**Exercise objective**
In the data below, which lines hold the word "bear"? Copy them.

** Opening Data shown block **

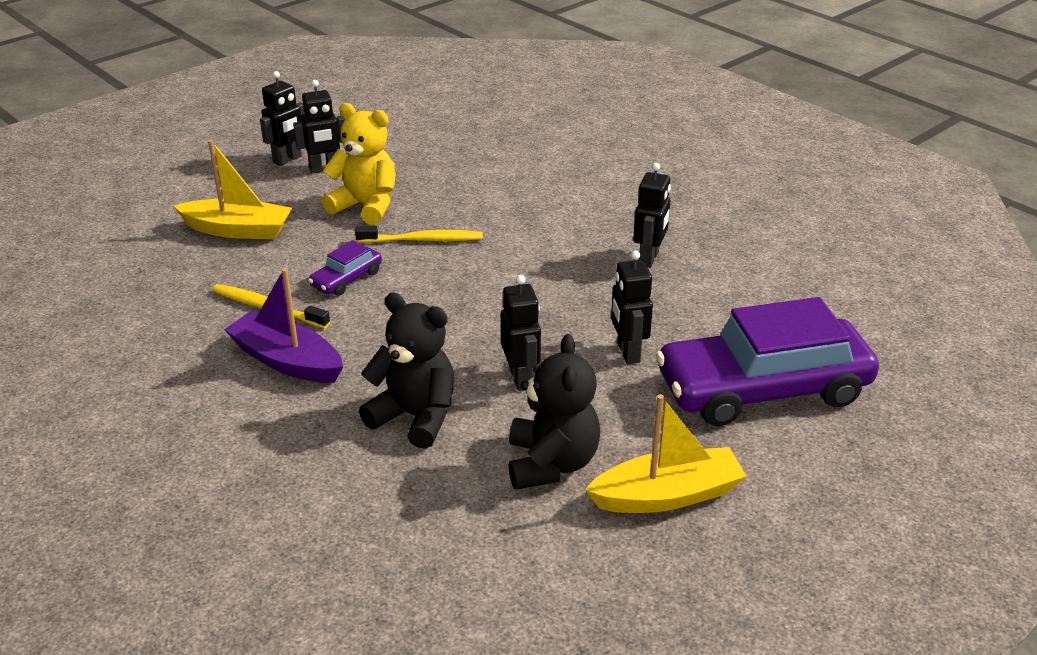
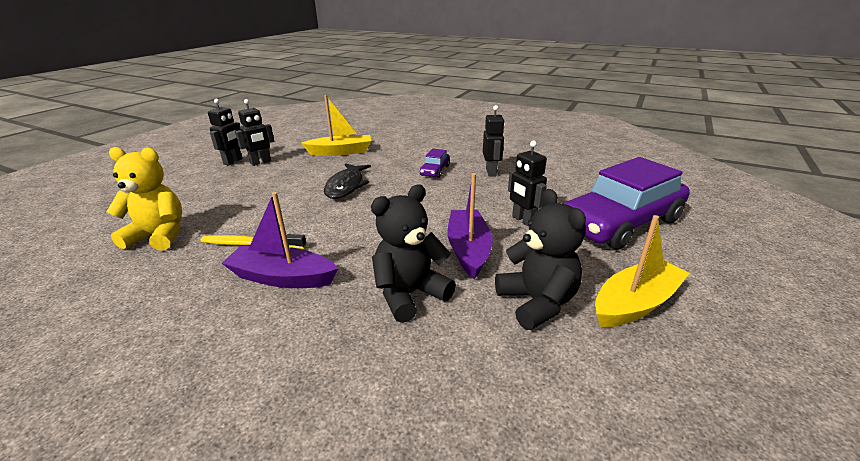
camera: 20 degrees left, 5 degrees down
(238, 230) = (209, 202): yellow boat -> yellow boat (340, 152)
(346, 279) = (305, 216): purple car -> purple car (435, 171)
(366, 206) = (298, 176): yellow teddy bear -> yellow teddy bear (159, 236)
(415, 417) = (410, 294): black teddy bear -> black teddy bear turned 45 degrees counterclockwise
(422, 240) = (346, 186): yellow toothbrush -> black fish
(521, 378) = (468, 250): black robot -> purple boat

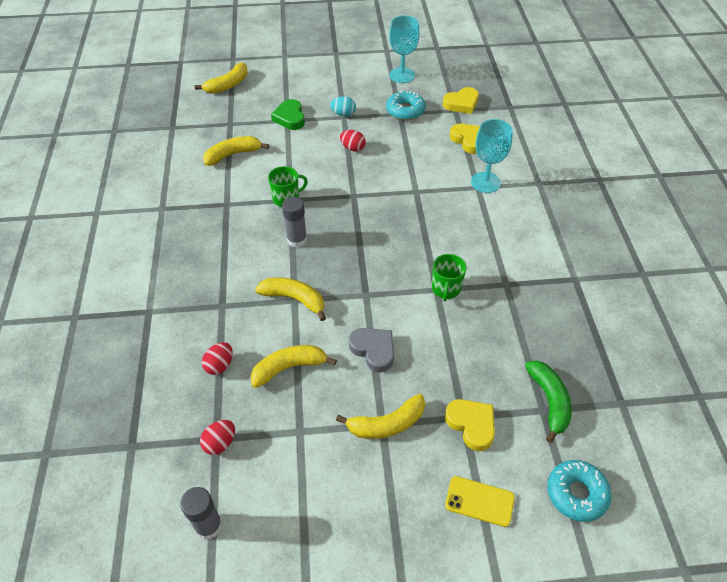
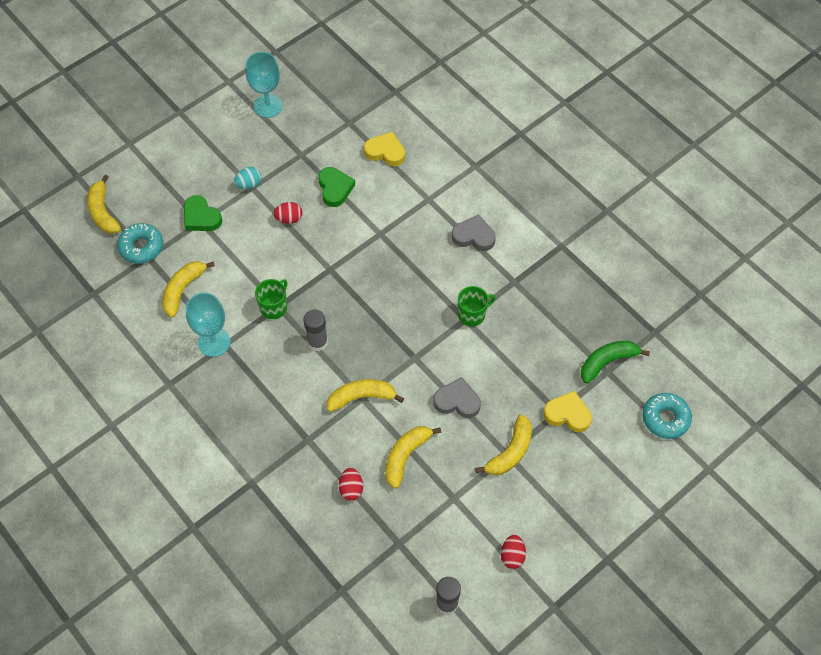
camera: 35 degrees left, 10 degrees up
(220, 443) = (404, 544): red egg -> red egg (512, 556)
(228, 85) = (103, 212): yellow banana -> yellow banana turned 150 degrees clockwise
(405, 111) = (304, 148): turquoise donut -> turquoise donut (141, 247)
(406, 145) = (335, 188): none -> green heart
(446, 289) = (472, 314): green mug -> green mug turned 90 degrees counterclockwise
(461, 103) = (349, 111): yellow heart -> none
(479, 501) = (609, 465): yellow phone -> none
(485, 182) = (431, 190): turquoise goblet -> turquoise goblet (214, 342)
(496, 231) = (473, 236): none -> grey heart
(549, 401) = (607, 362): green banana -> green banana turned 75 degrees counterclockwise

** Closing Data shown block **

**Your solution**
(366, 206) = (298, 176): yellow teddy bear -> yellow teddy bear (159, 236)
(415, 417) = (410, 294): black teddy bear -> black teddy bear turned 45 degrees counterclockwise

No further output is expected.